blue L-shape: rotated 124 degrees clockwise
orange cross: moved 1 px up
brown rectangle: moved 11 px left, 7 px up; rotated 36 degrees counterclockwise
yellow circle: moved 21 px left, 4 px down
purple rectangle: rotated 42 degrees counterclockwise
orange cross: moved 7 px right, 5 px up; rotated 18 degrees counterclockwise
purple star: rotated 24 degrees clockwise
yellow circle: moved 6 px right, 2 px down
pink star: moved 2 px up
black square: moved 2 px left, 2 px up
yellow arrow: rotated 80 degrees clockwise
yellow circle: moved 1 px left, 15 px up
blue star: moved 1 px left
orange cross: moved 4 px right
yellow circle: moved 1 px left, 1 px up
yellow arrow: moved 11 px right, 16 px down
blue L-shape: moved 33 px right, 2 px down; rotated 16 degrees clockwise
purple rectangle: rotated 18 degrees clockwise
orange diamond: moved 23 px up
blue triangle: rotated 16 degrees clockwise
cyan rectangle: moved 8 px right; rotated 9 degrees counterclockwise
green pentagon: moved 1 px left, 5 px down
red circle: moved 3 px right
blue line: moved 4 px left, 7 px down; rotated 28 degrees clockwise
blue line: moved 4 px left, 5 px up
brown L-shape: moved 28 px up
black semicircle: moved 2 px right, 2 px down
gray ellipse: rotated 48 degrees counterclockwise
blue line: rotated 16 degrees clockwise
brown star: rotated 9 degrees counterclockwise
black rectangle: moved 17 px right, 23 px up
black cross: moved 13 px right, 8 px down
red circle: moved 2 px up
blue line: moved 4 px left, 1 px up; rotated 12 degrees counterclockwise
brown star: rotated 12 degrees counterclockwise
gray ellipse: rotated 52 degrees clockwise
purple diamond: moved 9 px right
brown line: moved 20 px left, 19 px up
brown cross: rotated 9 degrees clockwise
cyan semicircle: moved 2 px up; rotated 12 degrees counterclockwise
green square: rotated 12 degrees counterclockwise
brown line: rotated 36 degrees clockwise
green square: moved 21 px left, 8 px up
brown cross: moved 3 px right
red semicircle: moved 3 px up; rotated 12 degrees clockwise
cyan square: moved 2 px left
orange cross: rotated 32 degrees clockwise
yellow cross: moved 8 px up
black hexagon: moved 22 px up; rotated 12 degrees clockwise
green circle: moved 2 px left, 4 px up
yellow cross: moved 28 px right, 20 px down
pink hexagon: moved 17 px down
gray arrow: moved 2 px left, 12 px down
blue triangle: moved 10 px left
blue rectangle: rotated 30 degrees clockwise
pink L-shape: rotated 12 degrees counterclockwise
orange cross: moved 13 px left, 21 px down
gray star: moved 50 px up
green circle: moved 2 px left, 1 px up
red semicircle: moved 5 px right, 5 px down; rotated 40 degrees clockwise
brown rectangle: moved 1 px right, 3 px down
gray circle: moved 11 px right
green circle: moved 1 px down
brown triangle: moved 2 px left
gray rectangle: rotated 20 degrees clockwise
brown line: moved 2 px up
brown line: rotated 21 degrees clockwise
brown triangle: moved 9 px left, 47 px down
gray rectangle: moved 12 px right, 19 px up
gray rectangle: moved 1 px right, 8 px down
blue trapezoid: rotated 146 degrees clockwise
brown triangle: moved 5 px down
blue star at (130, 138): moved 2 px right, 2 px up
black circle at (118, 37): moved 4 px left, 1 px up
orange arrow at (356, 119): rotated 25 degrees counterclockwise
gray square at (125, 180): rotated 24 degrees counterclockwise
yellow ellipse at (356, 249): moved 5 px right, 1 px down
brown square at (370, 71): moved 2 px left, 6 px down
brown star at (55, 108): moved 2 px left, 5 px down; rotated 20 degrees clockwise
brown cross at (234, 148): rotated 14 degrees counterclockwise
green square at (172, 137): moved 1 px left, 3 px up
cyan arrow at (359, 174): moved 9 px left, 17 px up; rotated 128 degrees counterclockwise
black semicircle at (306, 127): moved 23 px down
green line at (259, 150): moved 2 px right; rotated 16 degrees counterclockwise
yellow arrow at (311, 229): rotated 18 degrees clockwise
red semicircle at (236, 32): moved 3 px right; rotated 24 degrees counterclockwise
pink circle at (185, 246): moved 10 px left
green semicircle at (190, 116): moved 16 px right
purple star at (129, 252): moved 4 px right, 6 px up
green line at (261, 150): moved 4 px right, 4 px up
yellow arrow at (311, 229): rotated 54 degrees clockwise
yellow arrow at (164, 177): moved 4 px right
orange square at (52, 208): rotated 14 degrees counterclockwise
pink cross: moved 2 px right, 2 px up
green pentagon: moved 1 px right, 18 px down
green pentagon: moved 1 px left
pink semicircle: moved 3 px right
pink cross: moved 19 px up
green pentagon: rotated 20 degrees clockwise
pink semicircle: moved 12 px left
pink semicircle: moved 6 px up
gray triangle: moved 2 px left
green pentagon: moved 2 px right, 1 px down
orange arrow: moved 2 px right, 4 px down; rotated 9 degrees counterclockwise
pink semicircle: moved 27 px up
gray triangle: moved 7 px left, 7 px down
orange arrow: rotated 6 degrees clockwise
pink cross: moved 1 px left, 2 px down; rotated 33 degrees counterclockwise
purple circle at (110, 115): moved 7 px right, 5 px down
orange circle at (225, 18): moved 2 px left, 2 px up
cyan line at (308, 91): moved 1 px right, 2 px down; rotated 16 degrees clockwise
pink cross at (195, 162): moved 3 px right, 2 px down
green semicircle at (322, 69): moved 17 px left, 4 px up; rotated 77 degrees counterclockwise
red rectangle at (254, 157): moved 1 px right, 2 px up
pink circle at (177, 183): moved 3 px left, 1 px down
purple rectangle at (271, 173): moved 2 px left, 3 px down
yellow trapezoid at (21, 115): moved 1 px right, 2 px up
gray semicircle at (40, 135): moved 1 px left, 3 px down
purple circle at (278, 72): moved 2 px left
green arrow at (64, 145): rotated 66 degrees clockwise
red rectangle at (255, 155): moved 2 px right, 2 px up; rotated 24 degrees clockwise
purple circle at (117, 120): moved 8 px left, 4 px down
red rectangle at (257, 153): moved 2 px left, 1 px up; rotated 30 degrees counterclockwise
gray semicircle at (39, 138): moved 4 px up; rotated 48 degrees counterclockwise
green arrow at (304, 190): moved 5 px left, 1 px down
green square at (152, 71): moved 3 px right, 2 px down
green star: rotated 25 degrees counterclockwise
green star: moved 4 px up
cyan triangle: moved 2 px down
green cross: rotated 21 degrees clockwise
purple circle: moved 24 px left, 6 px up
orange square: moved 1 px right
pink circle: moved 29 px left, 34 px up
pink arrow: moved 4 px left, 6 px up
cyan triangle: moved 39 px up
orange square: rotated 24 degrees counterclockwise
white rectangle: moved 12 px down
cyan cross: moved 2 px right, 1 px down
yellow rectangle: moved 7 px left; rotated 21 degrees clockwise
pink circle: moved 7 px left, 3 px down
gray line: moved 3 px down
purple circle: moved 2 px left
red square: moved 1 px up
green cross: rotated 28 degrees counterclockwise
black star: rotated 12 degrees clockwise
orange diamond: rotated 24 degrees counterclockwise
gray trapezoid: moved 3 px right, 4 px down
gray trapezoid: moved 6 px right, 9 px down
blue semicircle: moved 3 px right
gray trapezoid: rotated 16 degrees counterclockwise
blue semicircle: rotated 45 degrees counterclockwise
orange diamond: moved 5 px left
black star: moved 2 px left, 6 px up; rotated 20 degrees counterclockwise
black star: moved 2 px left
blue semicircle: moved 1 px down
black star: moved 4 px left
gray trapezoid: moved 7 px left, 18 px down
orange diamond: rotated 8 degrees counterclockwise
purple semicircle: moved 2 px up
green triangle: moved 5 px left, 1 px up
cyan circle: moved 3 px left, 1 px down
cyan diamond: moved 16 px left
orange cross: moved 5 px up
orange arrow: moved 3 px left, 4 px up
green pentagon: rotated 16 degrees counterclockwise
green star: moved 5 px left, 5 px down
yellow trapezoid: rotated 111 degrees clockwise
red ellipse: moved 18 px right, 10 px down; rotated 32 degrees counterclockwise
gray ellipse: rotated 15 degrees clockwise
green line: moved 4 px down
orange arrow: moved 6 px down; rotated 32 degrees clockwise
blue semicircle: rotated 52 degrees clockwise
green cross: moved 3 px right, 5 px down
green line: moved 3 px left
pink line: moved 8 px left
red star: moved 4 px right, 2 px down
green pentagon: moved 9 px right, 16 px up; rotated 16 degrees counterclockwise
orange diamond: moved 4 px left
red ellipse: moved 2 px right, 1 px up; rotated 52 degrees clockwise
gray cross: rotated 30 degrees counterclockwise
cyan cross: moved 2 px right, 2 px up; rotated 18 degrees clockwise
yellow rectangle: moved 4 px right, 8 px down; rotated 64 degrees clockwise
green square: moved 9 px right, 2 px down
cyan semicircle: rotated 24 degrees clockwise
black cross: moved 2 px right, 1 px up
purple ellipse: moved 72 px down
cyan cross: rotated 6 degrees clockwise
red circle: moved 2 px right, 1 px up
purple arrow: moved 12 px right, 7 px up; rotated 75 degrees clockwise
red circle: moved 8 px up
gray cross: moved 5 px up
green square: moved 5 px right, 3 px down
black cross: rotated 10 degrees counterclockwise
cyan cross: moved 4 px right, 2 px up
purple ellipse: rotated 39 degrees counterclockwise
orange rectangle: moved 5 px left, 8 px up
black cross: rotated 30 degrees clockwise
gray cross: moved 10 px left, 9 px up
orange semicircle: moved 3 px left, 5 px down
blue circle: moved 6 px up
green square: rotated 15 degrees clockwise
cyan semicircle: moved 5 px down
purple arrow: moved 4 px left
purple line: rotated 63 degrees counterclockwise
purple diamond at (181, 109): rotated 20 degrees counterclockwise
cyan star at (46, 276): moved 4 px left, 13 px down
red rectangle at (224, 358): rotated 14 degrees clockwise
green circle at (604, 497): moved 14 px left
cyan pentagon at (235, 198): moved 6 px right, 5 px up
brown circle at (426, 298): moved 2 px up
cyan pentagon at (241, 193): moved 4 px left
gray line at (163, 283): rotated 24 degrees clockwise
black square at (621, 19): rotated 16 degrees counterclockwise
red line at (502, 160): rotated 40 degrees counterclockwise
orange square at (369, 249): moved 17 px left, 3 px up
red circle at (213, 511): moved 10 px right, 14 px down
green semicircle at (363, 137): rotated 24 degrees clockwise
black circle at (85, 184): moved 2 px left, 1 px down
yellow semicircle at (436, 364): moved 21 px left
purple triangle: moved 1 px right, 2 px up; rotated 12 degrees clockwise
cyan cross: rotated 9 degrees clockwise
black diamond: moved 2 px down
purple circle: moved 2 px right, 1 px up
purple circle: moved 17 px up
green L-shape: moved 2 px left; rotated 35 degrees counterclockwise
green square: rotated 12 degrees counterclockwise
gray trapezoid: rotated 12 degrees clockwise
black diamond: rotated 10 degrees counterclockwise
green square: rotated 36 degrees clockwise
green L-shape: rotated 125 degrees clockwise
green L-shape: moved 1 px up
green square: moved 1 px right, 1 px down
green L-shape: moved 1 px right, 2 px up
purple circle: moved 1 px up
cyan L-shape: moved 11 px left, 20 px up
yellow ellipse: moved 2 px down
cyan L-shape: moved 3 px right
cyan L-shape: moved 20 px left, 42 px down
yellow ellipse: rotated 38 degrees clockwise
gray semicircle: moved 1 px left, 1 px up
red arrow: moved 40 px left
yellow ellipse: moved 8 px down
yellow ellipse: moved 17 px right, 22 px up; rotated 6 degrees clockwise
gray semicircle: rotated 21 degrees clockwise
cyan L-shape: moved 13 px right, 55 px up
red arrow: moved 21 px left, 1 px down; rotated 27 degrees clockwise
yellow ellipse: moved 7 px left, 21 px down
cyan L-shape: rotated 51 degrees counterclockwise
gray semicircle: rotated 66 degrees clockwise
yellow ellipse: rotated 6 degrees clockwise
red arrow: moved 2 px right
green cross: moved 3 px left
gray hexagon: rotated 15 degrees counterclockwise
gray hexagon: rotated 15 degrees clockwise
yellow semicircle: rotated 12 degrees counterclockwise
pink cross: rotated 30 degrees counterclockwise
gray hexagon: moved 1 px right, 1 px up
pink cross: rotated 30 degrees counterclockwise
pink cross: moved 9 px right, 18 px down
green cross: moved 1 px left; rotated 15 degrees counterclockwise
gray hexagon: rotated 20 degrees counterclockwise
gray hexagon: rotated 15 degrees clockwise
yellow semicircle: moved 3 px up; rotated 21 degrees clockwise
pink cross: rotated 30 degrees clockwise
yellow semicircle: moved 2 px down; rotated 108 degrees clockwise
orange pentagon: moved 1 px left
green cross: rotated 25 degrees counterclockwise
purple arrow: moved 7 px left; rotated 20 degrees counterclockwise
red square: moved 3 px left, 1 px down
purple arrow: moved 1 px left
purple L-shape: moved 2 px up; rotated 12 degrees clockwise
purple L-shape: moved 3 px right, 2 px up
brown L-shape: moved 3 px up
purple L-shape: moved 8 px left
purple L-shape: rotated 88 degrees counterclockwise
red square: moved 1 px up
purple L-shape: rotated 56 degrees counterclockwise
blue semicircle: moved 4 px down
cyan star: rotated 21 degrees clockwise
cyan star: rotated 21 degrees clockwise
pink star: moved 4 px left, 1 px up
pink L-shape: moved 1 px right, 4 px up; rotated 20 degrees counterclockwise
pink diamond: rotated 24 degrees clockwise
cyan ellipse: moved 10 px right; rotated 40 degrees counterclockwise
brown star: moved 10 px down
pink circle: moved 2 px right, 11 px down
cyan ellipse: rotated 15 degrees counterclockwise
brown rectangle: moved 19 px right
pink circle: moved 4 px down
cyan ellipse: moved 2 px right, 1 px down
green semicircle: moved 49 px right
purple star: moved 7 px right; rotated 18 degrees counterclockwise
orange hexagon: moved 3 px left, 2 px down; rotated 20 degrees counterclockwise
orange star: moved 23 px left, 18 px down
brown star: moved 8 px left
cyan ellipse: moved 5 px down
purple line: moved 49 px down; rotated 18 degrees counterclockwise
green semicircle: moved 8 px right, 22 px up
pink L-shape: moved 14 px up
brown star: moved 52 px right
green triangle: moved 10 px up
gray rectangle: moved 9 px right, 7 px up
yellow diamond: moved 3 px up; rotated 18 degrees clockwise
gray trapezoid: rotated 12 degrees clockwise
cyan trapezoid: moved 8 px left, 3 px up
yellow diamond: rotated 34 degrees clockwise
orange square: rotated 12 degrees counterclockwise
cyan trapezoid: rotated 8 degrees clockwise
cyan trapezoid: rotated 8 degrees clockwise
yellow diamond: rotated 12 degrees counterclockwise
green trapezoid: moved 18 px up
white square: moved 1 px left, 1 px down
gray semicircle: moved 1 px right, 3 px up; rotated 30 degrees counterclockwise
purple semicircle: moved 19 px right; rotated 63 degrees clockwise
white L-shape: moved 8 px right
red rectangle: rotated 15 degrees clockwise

☆ ☆ ☆ ☆

## Exercise description:
Render the records from the first line through the line containing "blue line: rotated 16 degrees clockwise", both included, as a Markdown table with the columns Row and Entry. Number each row and omit blank lines.

## Exercise result:
| Row | Entry |
|---|---|
| 1 | blue L-shape: rotated 124 degrees clockwise |
| 2 | orange cross: moved 1 px up |
| 3 | brown rectangle: moved 11 px left, 7 px up; rotated 36 degrees counterclockwise |
| 4 | yellow circle: moved 21 px left, 4 px down |
| 5 | purple rectangle: rotated 42 degrees counterclockwise |
| 6 | orange cross: moved 7 px right, 5 px up; rotated 18 degrees counterclockwise |
| 7 | purple star: rotated 24 degrees clockwise |
| 8 | yellow circle: moved 6 px right, 2 px down |
| 9 | pink star: moved 2 px up |
| 10 | black square: moved 2 px left, 2 px up |
| 11 | yellow arrow: rotated 80 degrees clockwise |
| 12 | yellow circle: moved 1 px left, 15 px up |
| 13 | blue star: moved 1 px left |
| 14 | orange cross: moved 4 px right |
| 15 | yellow circle: moved 1 px left, 1 px up |
| 16 | yellow arrow: moved 11 px right, 16 px down |
| 17 | blue L-shape: moved 33 px right, 2 px down; rotated 16 degrees clockwise |
| 18 | purple rectangle: rotated 18 degrees clockwise |
| 19 | orange diamond: moved 23 px up |
| 20 | blue triangle: rotated 16 degrees clockwise |
| 21 | cyan rectangle: moved 8 px right; rotated 9 degrees counterclockwise |
| 22 | green pentagon: moved 1 px left, 5 px down |
| 23 | red circle: moved 3 px right |
| 24 | blue line: moved 4 px left, 7 px down; rotated 28 degrees clockwise |
| 25 | blue line: moved 4 px left, 5 px up |
| 26 | brown L-shape: moved 28 px up |
| 27 | black semicircle: moved 2 px right, 2 px down |
| 28 | gray ellipse: rotated 48 degrees counterclockwise |
| 29 | blue line: rotated 16 degrees clockwise |